[Object outline coordinate data]
Content starts

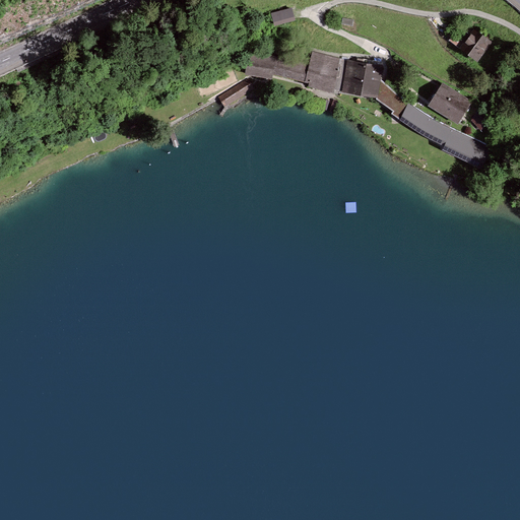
[(295,19),(291,8),(272,14),(275,24),(295,19)]
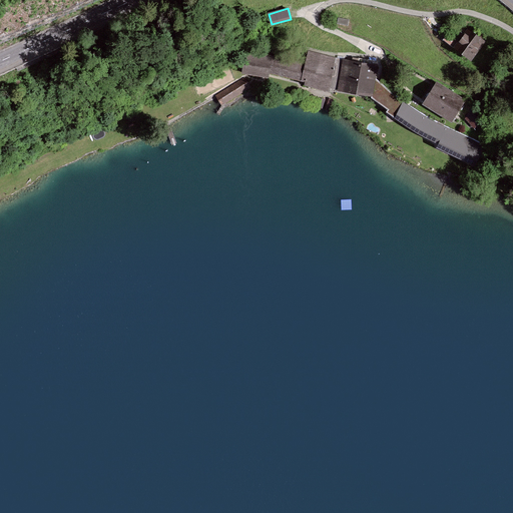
[(469,30),(456,47),(470,57),(483,40),(469,30)]
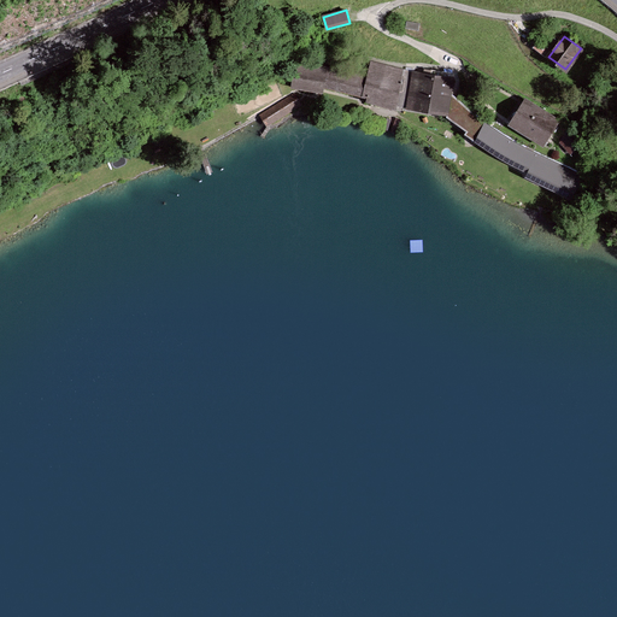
[(450,93),(453,74),(432,70),(430,75),(415,72),(371,63),(369,70),(357,68),(354,74),(328,68),(295,62),(292,88),(322,93),(323,87),(368,98),(366,101),(395,110),(395,105),(409,107),(446,113),(450,93)]
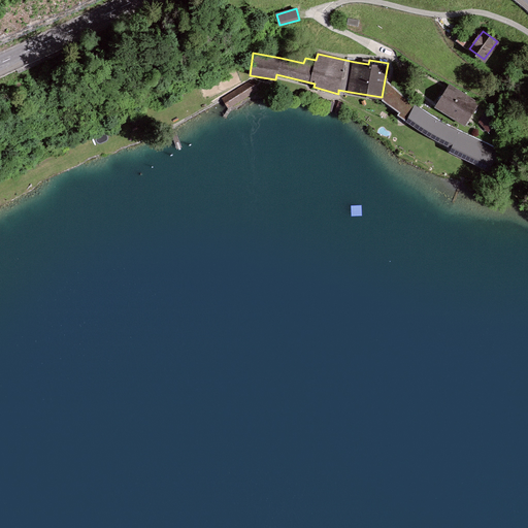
[(407,121),(416,104),(407,99),(406,99),(385,79),(382,97),(382,100),(399,112),(397,116),(406,122),(407,121)]
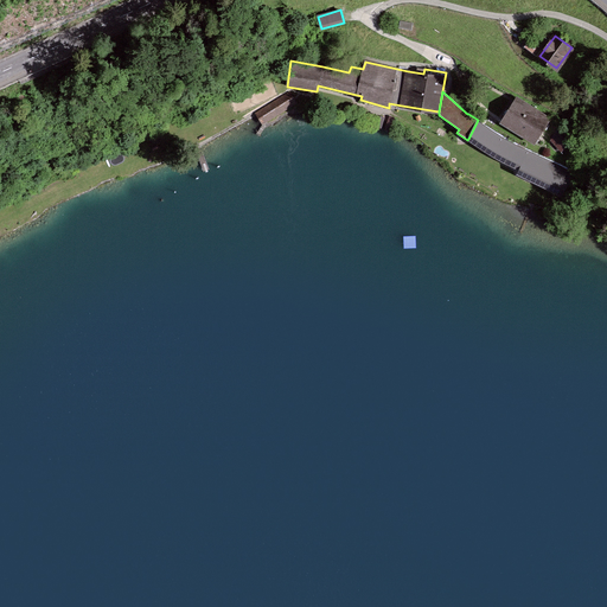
[(293,104),(287,95),(259,113),(264,122),(293,104)]
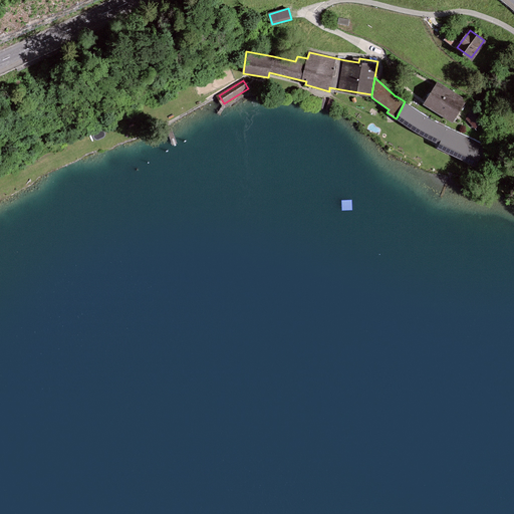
[(435,86),(424,102),(438,111),(440,107),(455,117),(466,101),(444,86),(441,90),(435,86)]
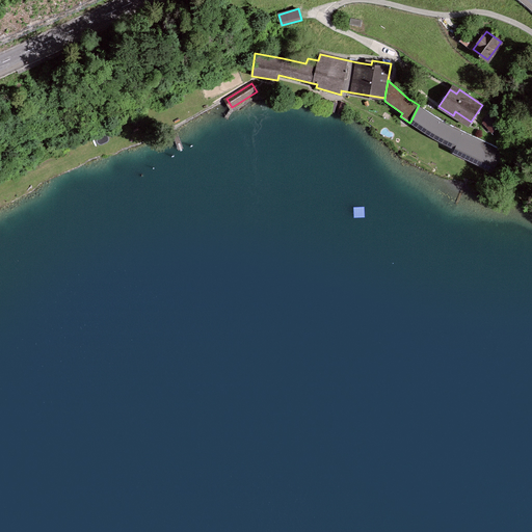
[(428,111),(419,105),(410,122),(421,128),(431,135),(440,139),(448,144),(455,148),(454,152),(487,168),(488,167),(493,169),(502,151),(455,128),(448,124),(442,121),(434,115),(428,111)]
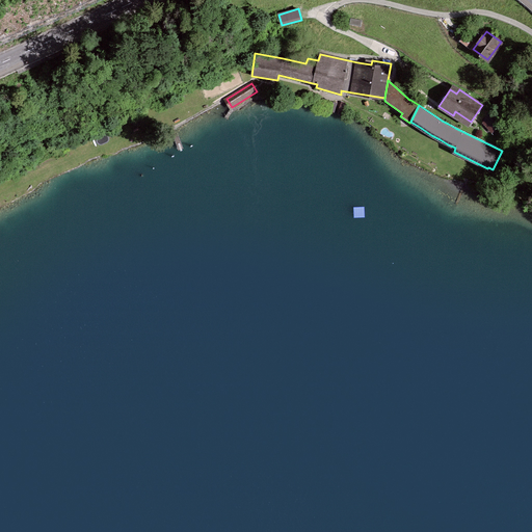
[(151,106),(139,111),(142,118),(154,113),(151,106)]
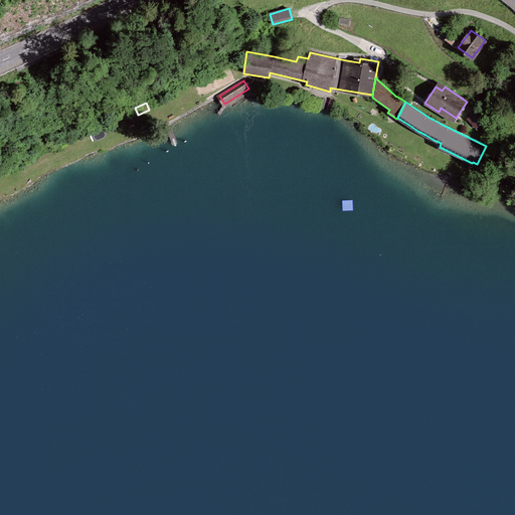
All buildings are outlined.
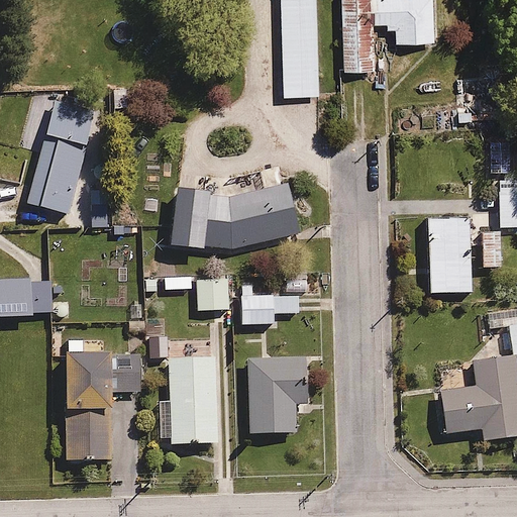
[(317,97),(315,0),(279,0),(282,98),(317,97)]
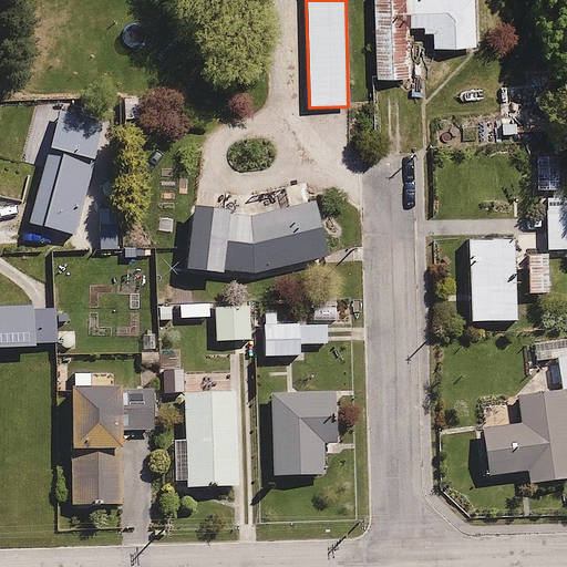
[(373,0),(374,79),(410,78),(409,26),(422,26),(423,31),(431,31),(431,47),(475,45),(474,7),(478,7),(477,0),(373,0)]
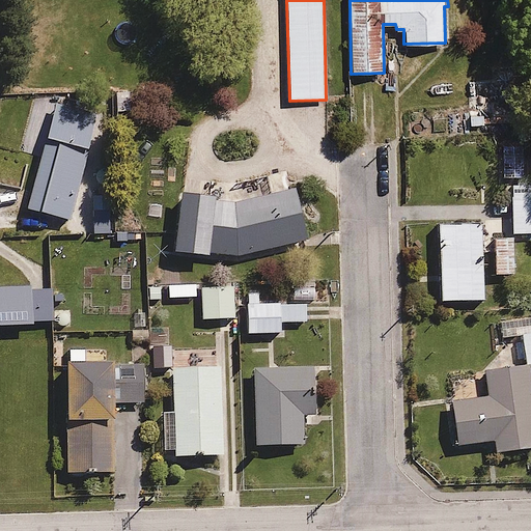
[(46,141),(90,155),(102,114),(57,102),(46,141)]
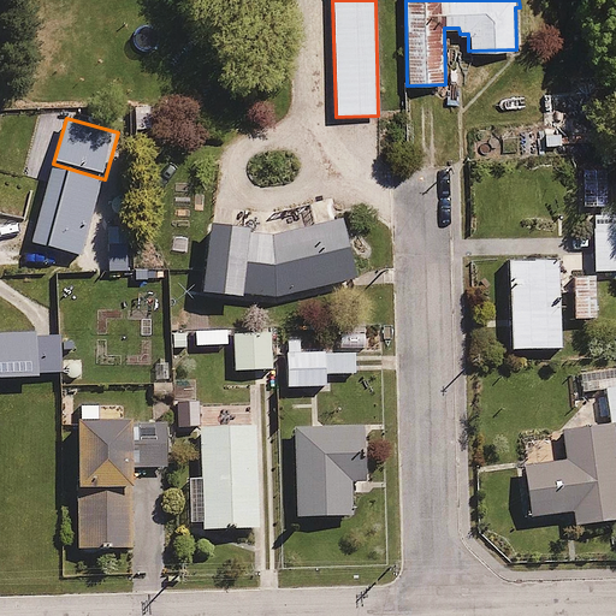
[(105,179),(53,164),(30,244),(82,259),(105,179)]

Content ends

▶ DESCRIPTION OF THE TASK
Please print all the data above word for word. Pictures should not appear in the copy.

▶ EXERCISE OUTPUT
[(295,19),(291,8),(272,14),(275,24),(295,19)]
[(469,30),(456,47),(470,57),(483,40),(469,30)]
[(450,93),(453,74),(432,70),(430,75),(415,72),(371,63),(369,70),(357,68),(354,74),(328,68),(295,62),(292,88),(322,93),(323,87),(368,98),(366,101),(395,110),(395,105),(409,107),(446,113),(450,93)]
[(407,121),(416,104),(407,99),(406,99),(385,79),(382,97),(382,100),(399,112),(397,116),(406,122),(407,121)]
[(293,104),(287,95),(259,113),(264,122),(293,104)]
[(435,86),(424,102),(438,111),(440,107),(455,117),(466,101),(444,86),(441,90),(435,86)]
[(428,111),(419,105),(410,122),(421,128),(431,135),(440,139),(448,144),(455,148),(454,152),(487,168),(488,167),(493,169),(502,151),(455,128),(448,124),(442,121),(434,115),(428,111)]
[(151,106),(139,111),(142,118),(154,113),(151,106)]
All buildings are outlined.
[(317,97),(315,0),(279,0),(282,98),(317,97)]
[(373,0),(374,79),(410,78),(409,26),(422,26),(423,31),(431,31),(431,47),(475,45),(474,7),(478,7),(477,0),(373,0)]
[(46,141),(90,155),(102,114),(57,102),(46,141)]
[(105,179),(53,164),(30,244),(82,259),(105,179)]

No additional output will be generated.